**Exercise directions**. Please print the entries below exactly, from the line with "blue jar: 3 -> 4" through the line with "yellow robot: 3 -> 5", including both of those lines and leaving out all others.

**Entries provided**.
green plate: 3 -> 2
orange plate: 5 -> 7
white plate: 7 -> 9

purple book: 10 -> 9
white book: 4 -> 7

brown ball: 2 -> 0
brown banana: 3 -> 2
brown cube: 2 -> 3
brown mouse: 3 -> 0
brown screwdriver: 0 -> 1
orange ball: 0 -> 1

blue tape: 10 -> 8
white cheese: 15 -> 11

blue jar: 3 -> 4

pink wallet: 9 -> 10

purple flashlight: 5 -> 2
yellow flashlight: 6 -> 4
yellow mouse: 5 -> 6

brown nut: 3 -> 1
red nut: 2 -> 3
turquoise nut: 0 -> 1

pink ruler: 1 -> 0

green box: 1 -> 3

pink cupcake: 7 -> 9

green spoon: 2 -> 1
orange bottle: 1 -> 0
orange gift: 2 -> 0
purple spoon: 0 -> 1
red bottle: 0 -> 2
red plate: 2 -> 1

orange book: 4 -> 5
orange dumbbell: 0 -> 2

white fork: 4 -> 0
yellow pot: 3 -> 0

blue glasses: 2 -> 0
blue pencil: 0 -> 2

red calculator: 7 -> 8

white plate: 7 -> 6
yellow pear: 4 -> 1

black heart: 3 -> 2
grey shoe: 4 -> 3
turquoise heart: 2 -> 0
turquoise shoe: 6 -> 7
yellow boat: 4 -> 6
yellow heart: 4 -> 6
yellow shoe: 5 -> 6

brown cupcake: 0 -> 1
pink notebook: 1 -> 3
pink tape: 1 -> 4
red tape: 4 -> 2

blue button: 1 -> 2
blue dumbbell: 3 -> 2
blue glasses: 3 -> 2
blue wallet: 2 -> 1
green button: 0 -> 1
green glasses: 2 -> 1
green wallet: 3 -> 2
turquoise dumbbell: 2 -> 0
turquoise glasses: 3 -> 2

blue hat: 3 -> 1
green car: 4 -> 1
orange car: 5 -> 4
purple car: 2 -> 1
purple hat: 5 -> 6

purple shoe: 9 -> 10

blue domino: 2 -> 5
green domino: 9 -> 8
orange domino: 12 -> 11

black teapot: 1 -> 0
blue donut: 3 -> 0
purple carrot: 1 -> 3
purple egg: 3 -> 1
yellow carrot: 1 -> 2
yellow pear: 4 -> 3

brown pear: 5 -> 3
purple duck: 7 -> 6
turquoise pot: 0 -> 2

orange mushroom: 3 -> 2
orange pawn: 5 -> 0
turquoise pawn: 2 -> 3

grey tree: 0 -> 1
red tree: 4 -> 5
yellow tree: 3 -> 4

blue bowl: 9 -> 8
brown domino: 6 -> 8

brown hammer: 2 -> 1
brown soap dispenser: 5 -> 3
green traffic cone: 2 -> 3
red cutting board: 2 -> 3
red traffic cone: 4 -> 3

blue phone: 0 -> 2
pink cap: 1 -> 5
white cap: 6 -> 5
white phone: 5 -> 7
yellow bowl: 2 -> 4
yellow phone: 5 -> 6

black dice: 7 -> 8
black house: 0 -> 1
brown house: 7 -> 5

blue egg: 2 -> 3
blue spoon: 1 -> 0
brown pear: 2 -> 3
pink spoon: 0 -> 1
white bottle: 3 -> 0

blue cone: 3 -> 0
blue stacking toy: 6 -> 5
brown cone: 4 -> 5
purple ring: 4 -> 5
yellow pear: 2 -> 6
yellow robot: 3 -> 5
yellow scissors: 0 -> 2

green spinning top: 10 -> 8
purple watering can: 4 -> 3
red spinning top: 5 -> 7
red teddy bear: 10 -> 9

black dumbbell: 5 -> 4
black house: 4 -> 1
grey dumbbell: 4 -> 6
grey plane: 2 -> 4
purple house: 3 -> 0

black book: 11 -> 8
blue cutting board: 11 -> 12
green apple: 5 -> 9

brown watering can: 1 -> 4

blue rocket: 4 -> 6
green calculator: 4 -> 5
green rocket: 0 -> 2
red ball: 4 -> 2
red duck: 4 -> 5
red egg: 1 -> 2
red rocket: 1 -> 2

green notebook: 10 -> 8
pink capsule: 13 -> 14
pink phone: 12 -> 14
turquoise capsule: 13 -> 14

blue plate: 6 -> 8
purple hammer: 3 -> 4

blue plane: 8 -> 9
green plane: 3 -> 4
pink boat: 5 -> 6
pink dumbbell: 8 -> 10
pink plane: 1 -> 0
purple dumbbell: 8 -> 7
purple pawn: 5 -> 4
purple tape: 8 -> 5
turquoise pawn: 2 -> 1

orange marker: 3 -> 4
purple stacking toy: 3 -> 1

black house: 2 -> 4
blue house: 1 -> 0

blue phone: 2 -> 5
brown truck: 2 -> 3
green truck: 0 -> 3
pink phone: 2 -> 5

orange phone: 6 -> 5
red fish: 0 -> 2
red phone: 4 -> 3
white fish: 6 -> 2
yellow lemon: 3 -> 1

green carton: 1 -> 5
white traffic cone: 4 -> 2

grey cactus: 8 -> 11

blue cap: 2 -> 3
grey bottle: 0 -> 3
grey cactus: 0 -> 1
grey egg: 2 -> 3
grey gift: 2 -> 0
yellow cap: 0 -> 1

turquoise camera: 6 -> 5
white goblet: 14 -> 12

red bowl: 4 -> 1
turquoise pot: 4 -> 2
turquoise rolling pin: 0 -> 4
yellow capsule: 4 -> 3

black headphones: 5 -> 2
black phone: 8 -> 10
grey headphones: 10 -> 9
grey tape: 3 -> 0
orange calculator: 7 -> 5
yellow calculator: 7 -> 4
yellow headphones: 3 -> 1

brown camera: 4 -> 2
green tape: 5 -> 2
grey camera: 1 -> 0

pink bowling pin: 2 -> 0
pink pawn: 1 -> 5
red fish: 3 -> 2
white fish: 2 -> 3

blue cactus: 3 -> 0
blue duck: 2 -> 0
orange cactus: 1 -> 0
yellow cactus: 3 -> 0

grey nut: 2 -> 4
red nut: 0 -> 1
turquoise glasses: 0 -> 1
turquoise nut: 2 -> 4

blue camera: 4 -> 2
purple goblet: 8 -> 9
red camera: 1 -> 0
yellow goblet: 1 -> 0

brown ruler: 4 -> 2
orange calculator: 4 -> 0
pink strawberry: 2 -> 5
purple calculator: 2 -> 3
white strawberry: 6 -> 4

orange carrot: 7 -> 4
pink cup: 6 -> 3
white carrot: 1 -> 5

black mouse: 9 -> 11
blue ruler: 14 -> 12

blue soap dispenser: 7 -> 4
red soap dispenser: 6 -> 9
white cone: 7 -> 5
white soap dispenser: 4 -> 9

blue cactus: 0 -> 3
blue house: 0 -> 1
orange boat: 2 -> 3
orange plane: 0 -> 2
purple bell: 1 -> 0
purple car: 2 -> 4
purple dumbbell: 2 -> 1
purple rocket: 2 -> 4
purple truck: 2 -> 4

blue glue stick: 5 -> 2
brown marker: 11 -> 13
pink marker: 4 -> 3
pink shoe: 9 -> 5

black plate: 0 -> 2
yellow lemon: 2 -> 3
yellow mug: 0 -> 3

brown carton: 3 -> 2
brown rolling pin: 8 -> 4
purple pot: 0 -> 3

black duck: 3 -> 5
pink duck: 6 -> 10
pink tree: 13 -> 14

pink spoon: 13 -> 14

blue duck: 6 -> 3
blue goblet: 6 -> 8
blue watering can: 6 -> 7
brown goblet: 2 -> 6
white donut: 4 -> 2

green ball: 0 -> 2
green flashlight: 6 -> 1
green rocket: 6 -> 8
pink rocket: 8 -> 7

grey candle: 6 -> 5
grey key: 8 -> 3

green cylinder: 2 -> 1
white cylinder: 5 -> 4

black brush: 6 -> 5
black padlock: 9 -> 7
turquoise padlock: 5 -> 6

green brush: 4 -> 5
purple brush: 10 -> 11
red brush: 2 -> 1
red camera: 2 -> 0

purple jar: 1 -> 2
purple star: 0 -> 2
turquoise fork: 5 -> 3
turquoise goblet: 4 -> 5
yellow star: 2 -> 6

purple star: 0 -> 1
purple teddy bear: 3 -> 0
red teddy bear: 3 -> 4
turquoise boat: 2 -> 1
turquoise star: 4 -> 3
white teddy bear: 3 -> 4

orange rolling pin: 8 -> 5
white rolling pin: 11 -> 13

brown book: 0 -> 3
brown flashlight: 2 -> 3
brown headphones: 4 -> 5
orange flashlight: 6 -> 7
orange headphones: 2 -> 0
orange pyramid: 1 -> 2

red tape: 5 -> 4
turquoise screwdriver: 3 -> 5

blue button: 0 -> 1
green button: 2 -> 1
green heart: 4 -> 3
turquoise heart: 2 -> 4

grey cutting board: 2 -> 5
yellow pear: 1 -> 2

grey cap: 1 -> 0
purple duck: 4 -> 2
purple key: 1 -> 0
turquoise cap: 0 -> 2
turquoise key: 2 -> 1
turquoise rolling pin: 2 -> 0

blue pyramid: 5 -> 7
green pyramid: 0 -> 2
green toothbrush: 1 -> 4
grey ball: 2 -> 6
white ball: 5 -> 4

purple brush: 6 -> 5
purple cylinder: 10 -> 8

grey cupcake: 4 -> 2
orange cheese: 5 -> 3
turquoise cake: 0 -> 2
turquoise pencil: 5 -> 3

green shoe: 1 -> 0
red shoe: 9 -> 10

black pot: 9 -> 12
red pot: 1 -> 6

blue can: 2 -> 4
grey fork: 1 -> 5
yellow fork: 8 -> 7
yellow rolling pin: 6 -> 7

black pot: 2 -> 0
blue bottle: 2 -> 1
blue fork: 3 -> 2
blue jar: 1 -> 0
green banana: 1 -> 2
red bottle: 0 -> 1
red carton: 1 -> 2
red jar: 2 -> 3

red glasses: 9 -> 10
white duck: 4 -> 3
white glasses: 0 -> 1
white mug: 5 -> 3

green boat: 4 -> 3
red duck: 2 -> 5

**Task response**.
blue jar: 3 -> 4

pink wallet: 9 -> 10

purple flashlight: 5 -> 2
yellow flashlight: 6 -> 4
yellow mouse: 5 -> 6

brown nut: 3 -> 1
red nut: 2 -> 3
turquoise nut: 0 -> 1

pink ruler: 1 -> 0

green box: 1 -> 3

pink cupcake: 7 -> 9

green spoon: 2 -> 1
orange bottle: 1 -> 0
orange gift: 2 -> 0
purple spoon: 0 -> 1
red bottle: 0 -> 2
red plate: 2 -> 1

orange book: 4 -> 5
orange dumbbell: 0 -> 2

white fork: 4 -> 0
yellow pot: 3 -> 0

blue glasses: 2 -> 0
blue pencil: 0 -> 2

red calculator: 7 -> 8

white plate: 7 -> 6
yellow pear: 4 -> 1

black heart: 3 -> 2
grey shoe: 4 -> 3
turquoise heart: 2 -> 0
turquoise shoe: 6 -> 7
yellow boat: 4 -> 6
yellow heart: 4 -> 6
yellow shoe: 5 -> 6

brown cupcake: 0 -> 1
pink notebook: 1 -> 3
pink tape: 1 -> 4
red tape: 4 -> 2

blue button: 1 -> 2
blue dumbbell: 3 -> 2
blue glasses: 3 -> 2
blue wallet: 2 -> 1
green button: 0 -> 1
green glasses: 2 -> 1
green wallet: 3 -> 2
turquoise dumbbell: 2 -> 0
turquoise glasses: 3 -> 2

blue hat: 3 -> 1
green car: 4 -> 1
orange car: 5 -> 4
purple car: 2 -> 1
purple hat: 5 -> 6

purple shoe: 9 -> 10

blue domino: 2 -> 5
green domino: 9 -> 8
orange domino: 12 -> 11

black teapot: 1 -> 0
blue donut: 3 -> 0
purple carrot: 1 -> 3
purple egg: 3 -> 1
yellow carrot: 1 -> 2
yellow pear: 4 -> 3

brown pear: 5 -> 3
purple duck: 7 -> 6
turquoise pot: 0 -> 2

orange mushroom: 3 -> 2
orange pawn: 5 -> 0
turquoise pawn: 2 -> 3

grey tree: 0 -> 1
red tree: 4 -> 5
yellow tree: 3 -> 4

blue bowl: 9 -> 8
brown domino: 6 -> 8

brown hammer: 2 -> 1
brown soap dispenser: 5 -> 3
green traffic cone: 2 -> 3
red cutting board: 2 -> 3
red traffic cone: 4 -> 3

blue phone: 0 -> 2
pink cap: 1 -> 5
white cap: 6 -> 5
white phone: 5 -> 7
yellow bowl: 2 -> 4
yellow phone: 5 -> 6

black dice: 7 -> 8
black house: 0 -> 1
brown house: 7 -> 5

blue egg: 2 -> 3
blue spoon: 1 -> 0
brown pear: 2 -> 3
pink spoon: 0 -> 1
white bottle: 3 -> 0

blue cone: 3 -> 0
blue stacking toy: 6 -> 5
brown cone: 4 -> 5
purple ring: 4 -> 5
yellow pear: 2 -> 6
yellow robot: 3 -> 5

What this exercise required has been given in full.